RECORDS SHOWN
[Start of Attachment]

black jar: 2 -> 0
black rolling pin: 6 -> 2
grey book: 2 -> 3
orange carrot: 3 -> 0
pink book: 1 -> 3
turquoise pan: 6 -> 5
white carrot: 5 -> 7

[End of Attachment]
[Start of Attachment]

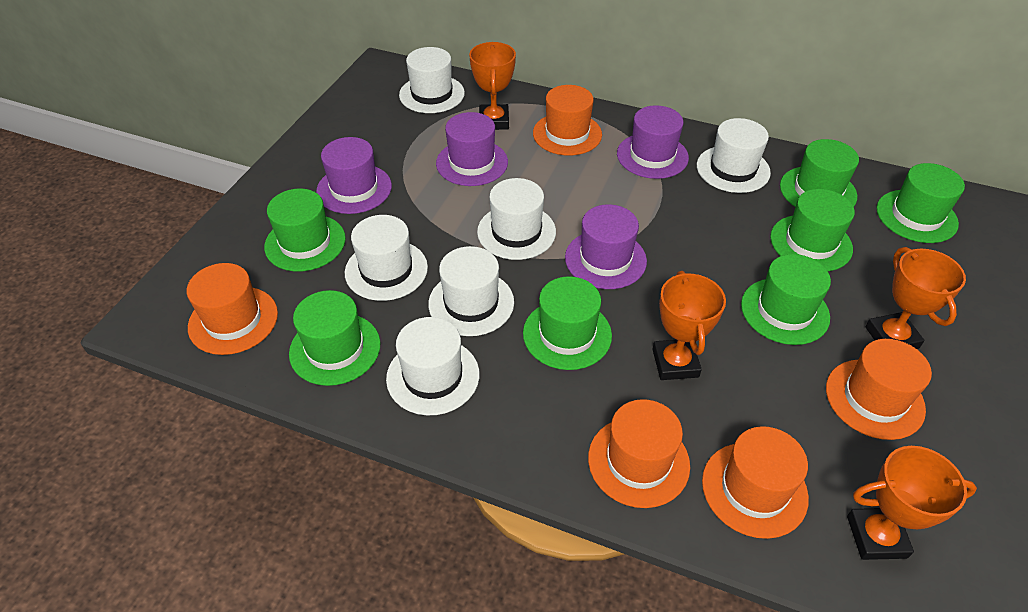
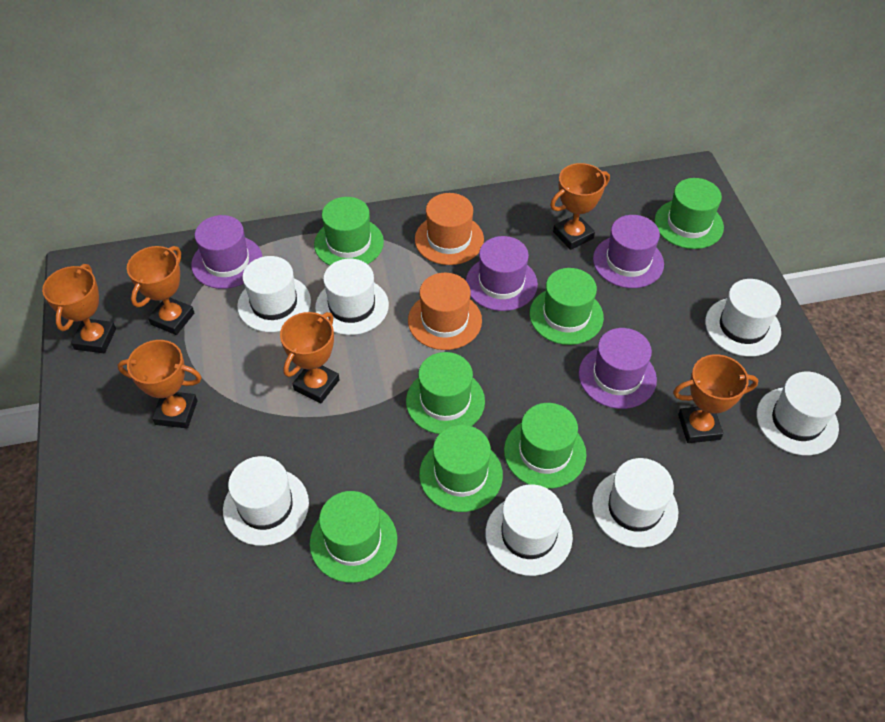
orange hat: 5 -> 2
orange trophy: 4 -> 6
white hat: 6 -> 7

[End of Attachment]
[Start of Attachment]

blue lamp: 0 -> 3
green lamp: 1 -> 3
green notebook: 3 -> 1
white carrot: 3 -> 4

[End of Attachment]

WHAT IS NEEDED
Among the records above, repeat exactly the line with "grey book: 2 -> 3", the line with "white carrot: 5 -> 7", and every line in between, and only those.

COMPLETED TASK
grey book: 2 -> 3
orange carrot: 3 -> 0
pink book: 1 -> 3
turquoise pan: 6 -> 5
white carrot: 5 -> 7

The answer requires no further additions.